(Beginning of DATA BELOW)

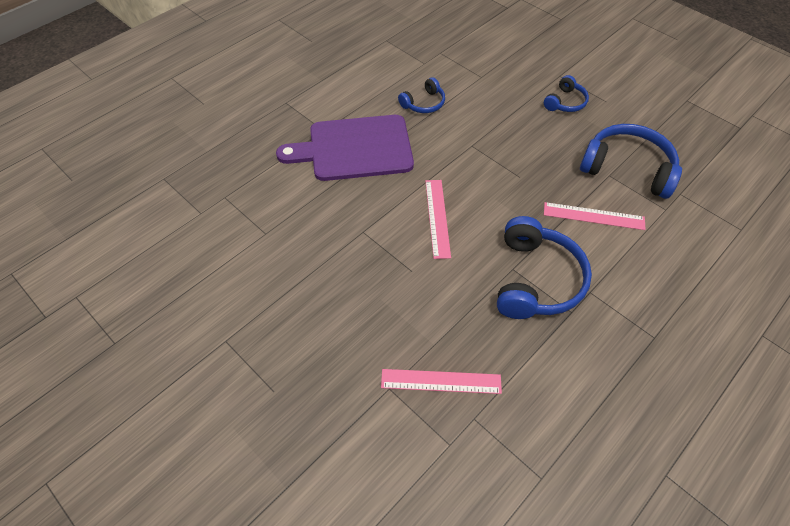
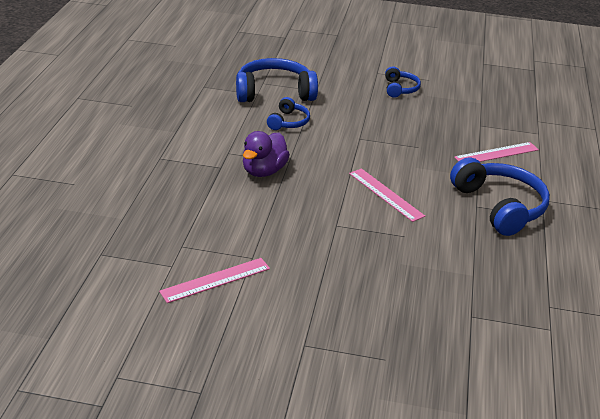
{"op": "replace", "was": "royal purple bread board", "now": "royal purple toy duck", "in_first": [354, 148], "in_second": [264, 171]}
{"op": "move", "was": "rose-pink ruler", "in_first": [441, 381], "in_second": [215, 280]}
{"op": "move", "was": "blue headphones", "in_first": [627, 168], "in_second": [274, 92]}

(End of DATA BELOW)

_WHAT IS NEEDED_: No picture belongs in the copy; return the rest of the listing exactly.

_FINISHED TASK_:
{"op": "replace", "was": "royal purple bread board", "now": "royal purple toy duck", "in_first": [354, 148], "in_second": [264, 171]}
{"op": "move", "was": "rose-pink ruler", "in_first": [441, 381], "in_second": [215, 280]}
{"op": "move", "was": "blue headphones", "in_first": [627, 168], "in_second": [274, 92]}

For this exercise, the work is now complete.